* [REQUIREMENT]: Only the lines holding the word "left" are wanted; copy each of them from the listing.

* [DATA]:
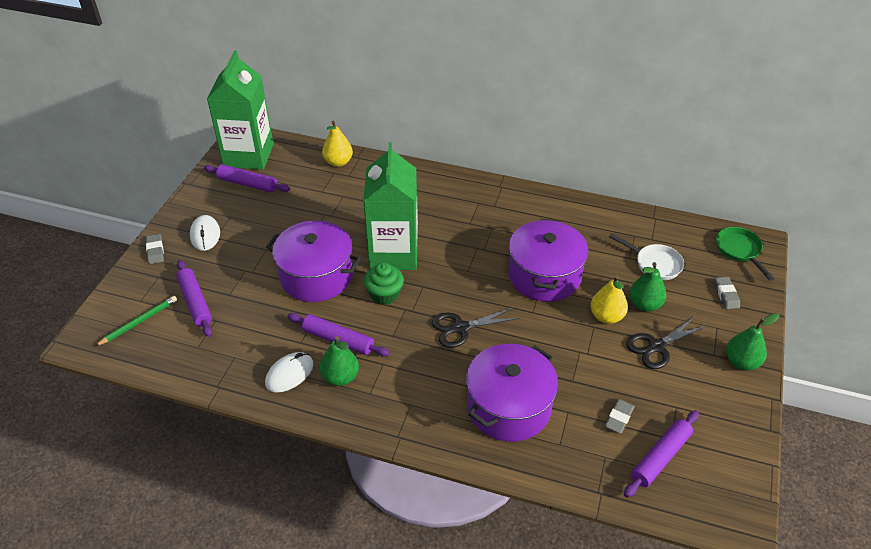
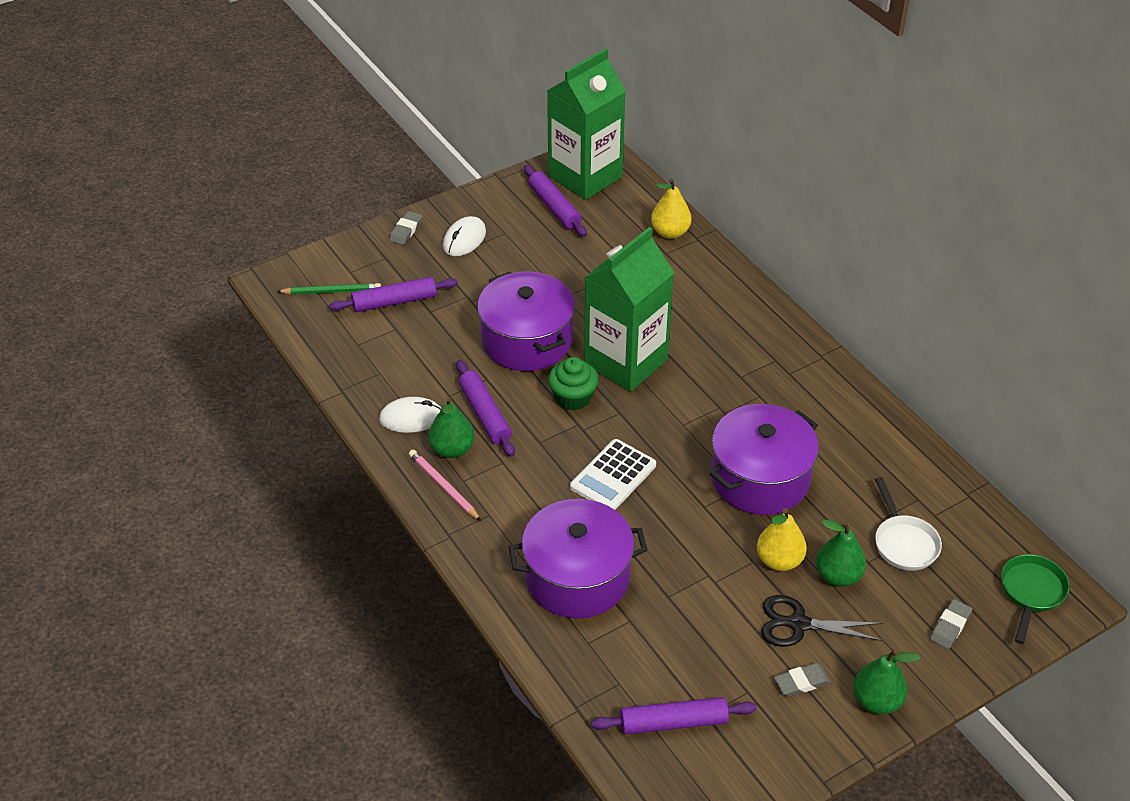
camera: 40 degrees right, 0 degrees up
(195, 302) = (394, 301): purple rolling pin -> purple rolling pin turned 60 degrees clockwise
(361, 406) = (444, 487): none -> pink pencil
(461, 328) = (613, 476): black scissors -> white calculator
(619, 418) = (674, 660): grey eraser -> grey eraser (802, 682)

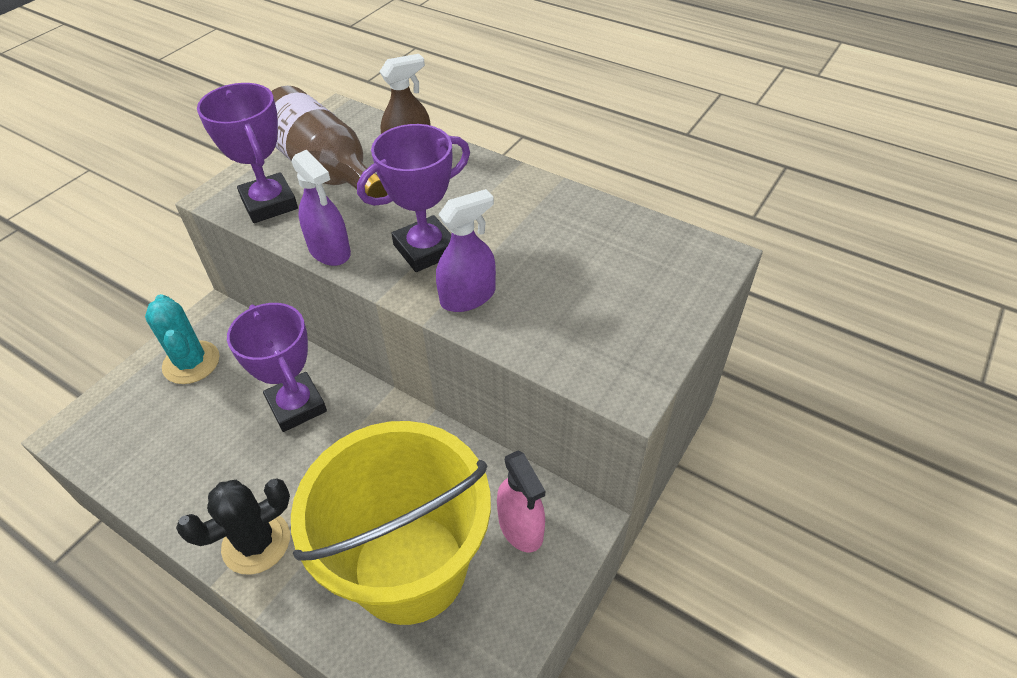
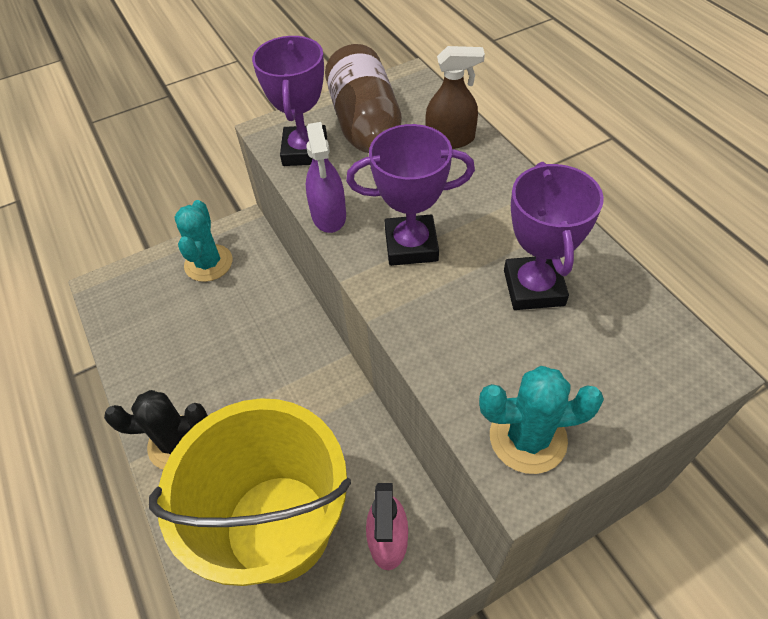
camera: 30 degrees right, 5 degrees up
(297, 406) = (265, 336): purple trophy -> purple trophy (533, 287)
(468, 297) = (422, 309): purple spray bottle -> none
(615, 359) = (528, 438): none -> turquoise cactus

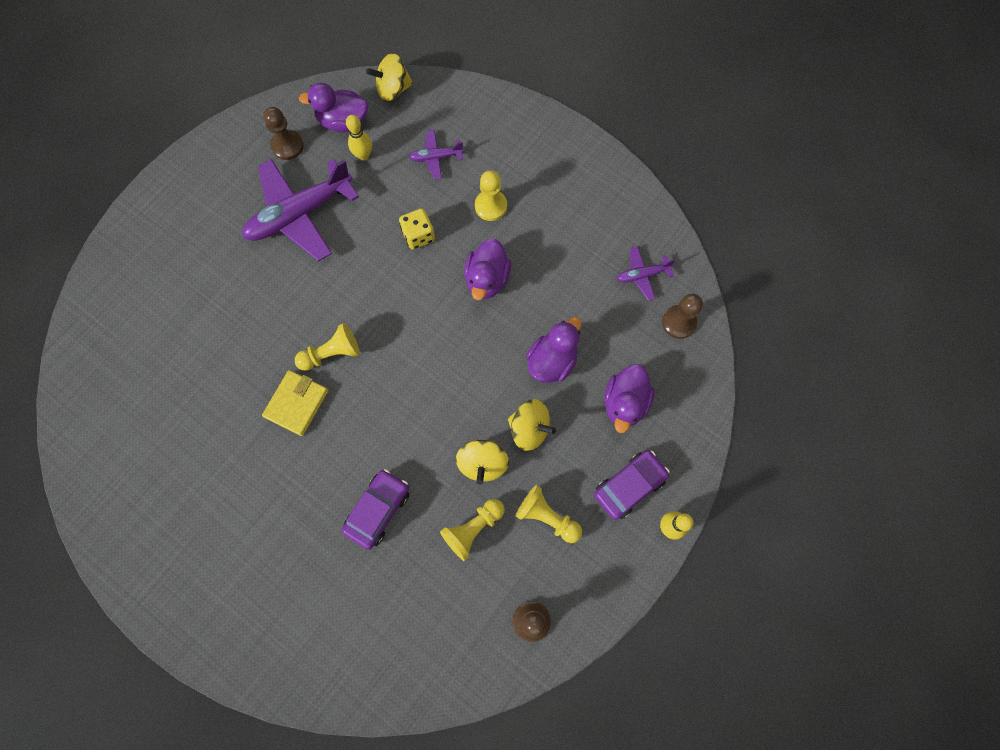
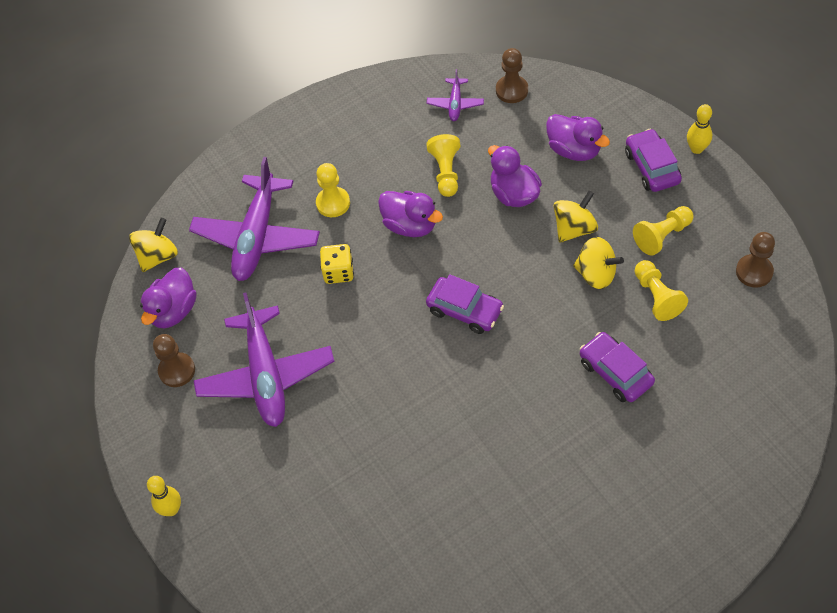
camera: 65 degrees left, 15 degrees down
(297, 403) = (481, 422): yellow wallet -> none
(332, 353) = (437, 378): yellow pawn -> yellow pawn (446, 172)
(363, 155) = (223, 301): yellow bowling pin -> yellow bowling pin (171, 509)
(393, 89) = (158, 256): yellow spinning top -> yellow spinning top turned 150 degrees counterclockwise
(408, 355) = (465, 310): none -> purple car
(436, 157) = (257, 236): purple plane -> purple plane, size x2.16

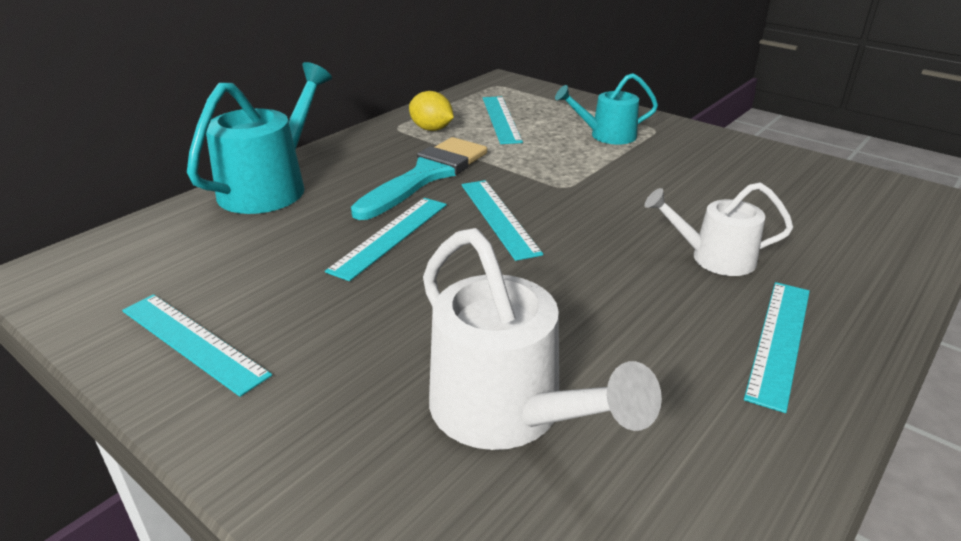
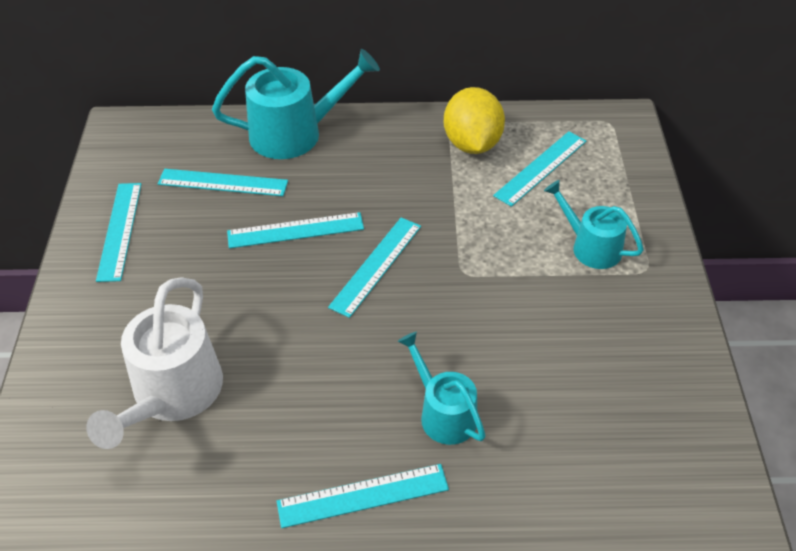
camera: 50 degrees right, 15 degrees up
(255, 247) = (223, 183): none -> turquoise ruler
(427, 175) = (395, 191): turquoise brush -> none
(431, 129) = (472, 144): yellow lemon -> yellow lemon, size x1.57
(714, 258) = (443, 413): white watering can -> turquoise watering can

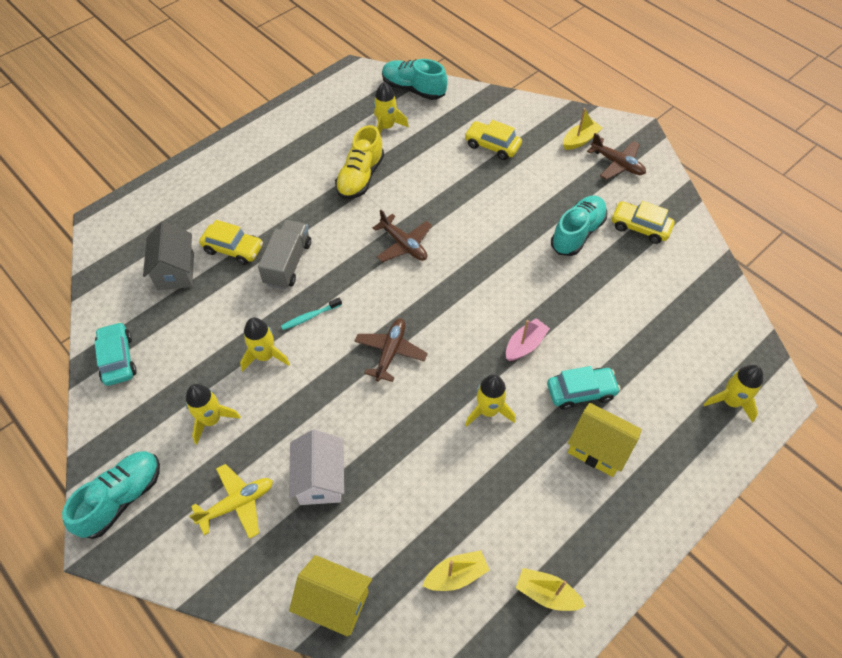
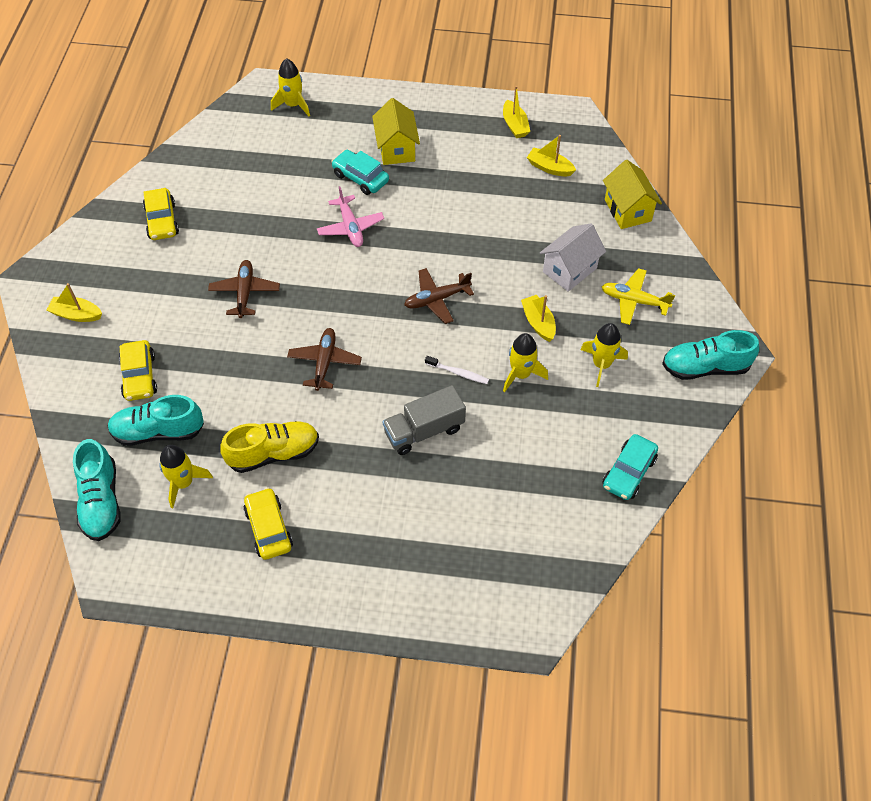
camera: 130 degrees left, 0 degrees up
(176, 271) = (516, 510): grey house -> none
(233, 249) = (450, 486): yellow car -> yellow car (269, 528)
(295, 407) = (538, 322): none -> yellow boat
(310, 316) = (458, 373): turquoise toothbrush -> white toothbrush
(488, 411) = (426, 216): yellow rocket -> none
(525, 345) = (350, 227): pink boat -> pink plane
(577, 233) = (204, 255): turquoise shoe -> turquoise shoe (158, 431)
(617, 164) = (90, 272): brown plane -> brown plane (245, 292)

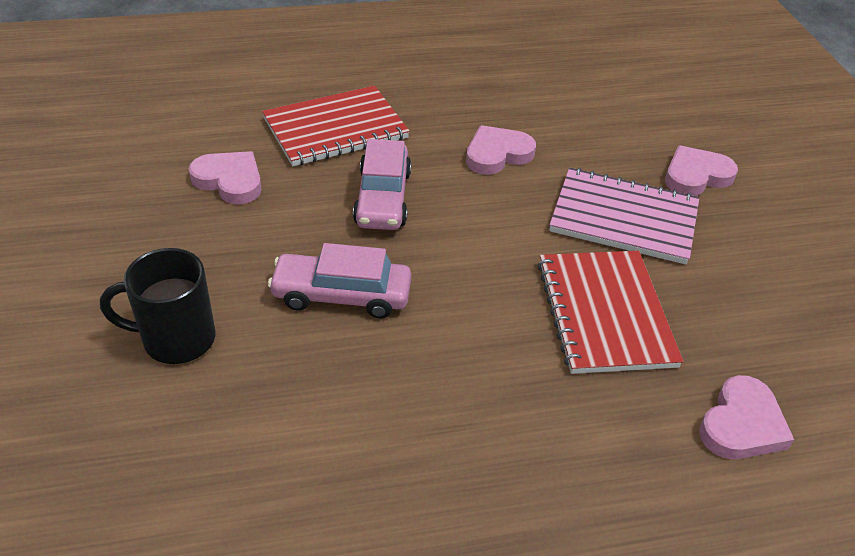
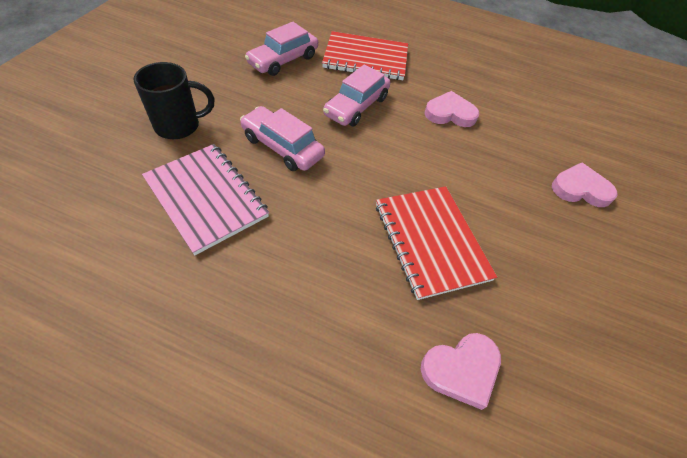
camera: 30 degrees right, 10 degrees up
(176, 339) = (179, 126): black mug -> black mug turned 135 degrees clockwise
(229, 181) = (283, 60): pink heart -> pink car
(605, 313) = (431, 241): red notebook -> red notebook turned 45 degrees counterclockwise
(624, 218) = (500, 190): pink notebook -> pink notebook (206, 198)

* [ANSWER SECTION]:
camera: 65 degrees left, 15 degrees down
camera: 130 degrees left, 0 degrees up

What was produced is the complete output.